(Work order):
An exact copy of the entries, with every picture omitted, is what is needed here.

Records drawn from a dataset
══════════
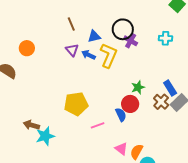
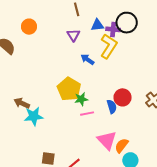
purple cross: (131, 41) -> (113, 29), moved, turned -32
blue arrow: (88, 55) -> (88, 59), moved
green star: (138, 87) -> (81, 99), moved
yellow pentagon: (76, 104) -> (69, 89), turned 30
pink triangle: (121, 149) -> (107, 140), size x1.5

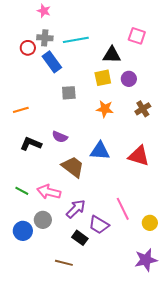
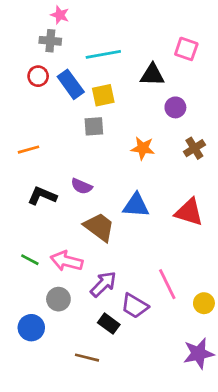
gray cross: (45, 38) -> (50, 41), moved
red circle: (28, 48) -> (38, 76), moved
yellow square: (103, 78) -> (103, 95), moved
blue circle: (23, 231) -> (31, 328), moved

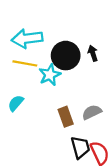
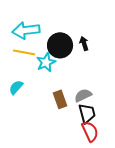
black trapezoid: (80, 147) -> (87, 113), moved

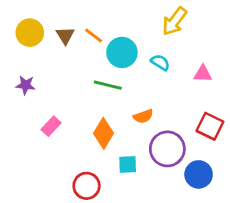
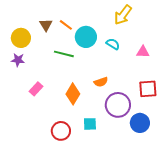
yellow circle: (30, 33) -> (21, 38), moved
green line: (108, 85) -> (64, 54), moved
red square: (210, 126) -> (148, 89), turned -30
cyan square: (128, 165) -> (90, 124), moved

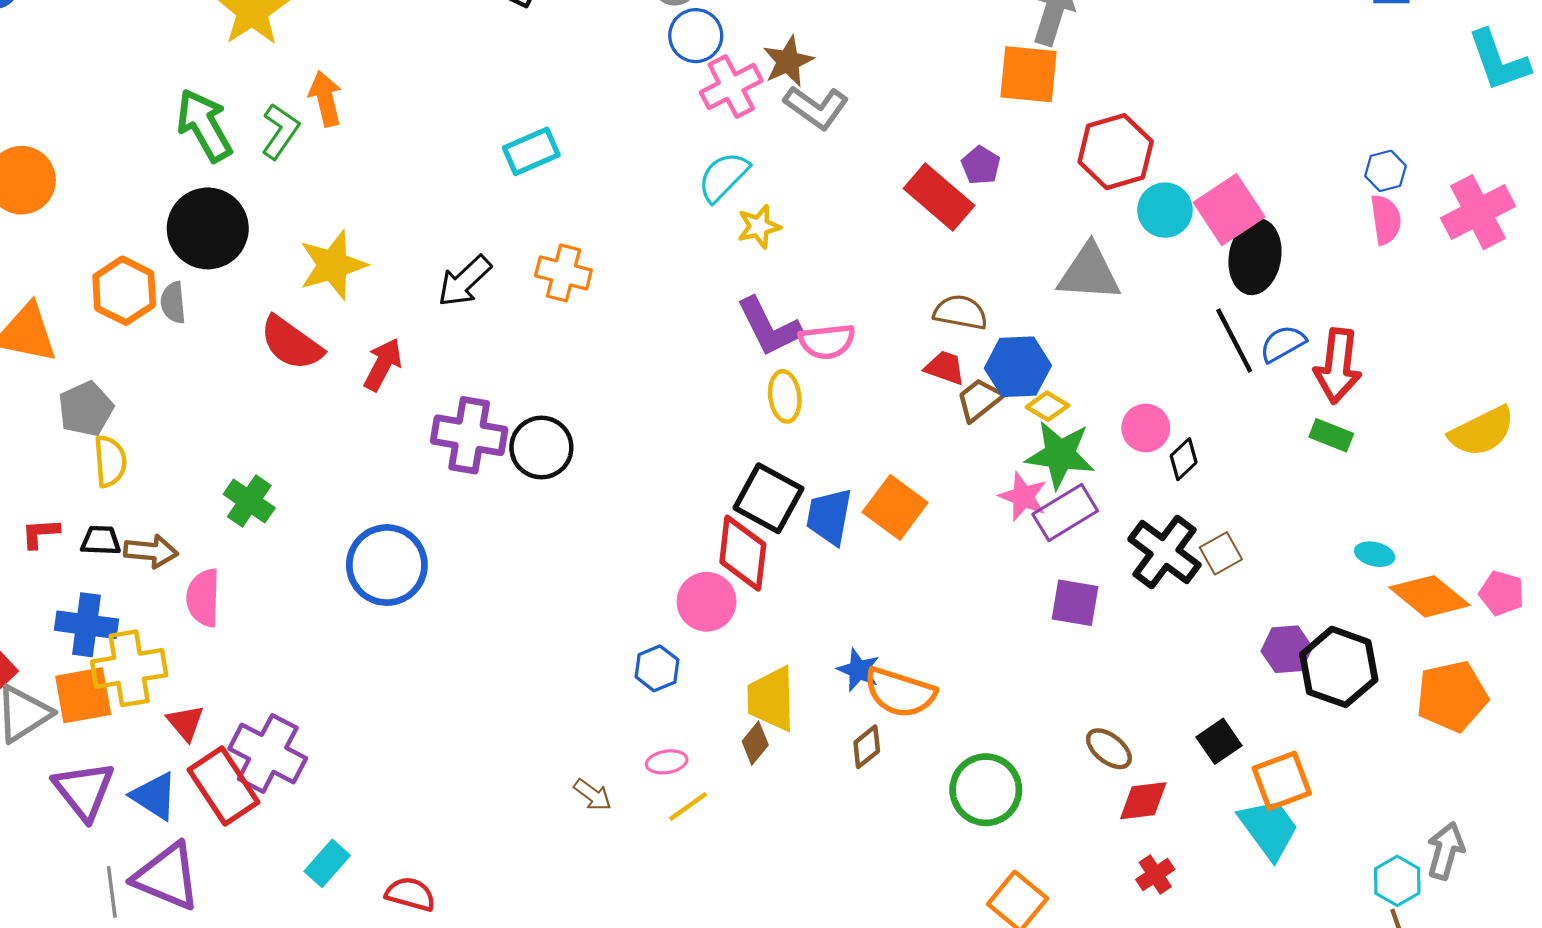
══════════
(Solution for this problem):
purple cross: (131, 41) -> (113, 29), moved, turned -32
blue arrow: (88, 55) -> (88, 59), moved
green star: (138, 87) -> (81, 99), moved
yellow pentagon: (76, 104) -> (69, 89), turned 30
pink triangle: (121, 149) -> (107, 140), size x1.5

gray cross: (45, 38) -> (50, 41), moved
red circle: (28, 48) -> (38, 76), moved
yellow square: (103, 78) -> (103, 95), moved
blue circle: (23, 231) -> (31, 328), moved

black trapezoid: (80, 147) -> (87, 113), moved

yellow circle: (30, 33) -> (21, 38), moved
green line: (108, 85) -> (64, 54), moved
red square: (210, 126) -> (148, 89), turned -30
cyan square: (128, 165) -> (90, 124), moved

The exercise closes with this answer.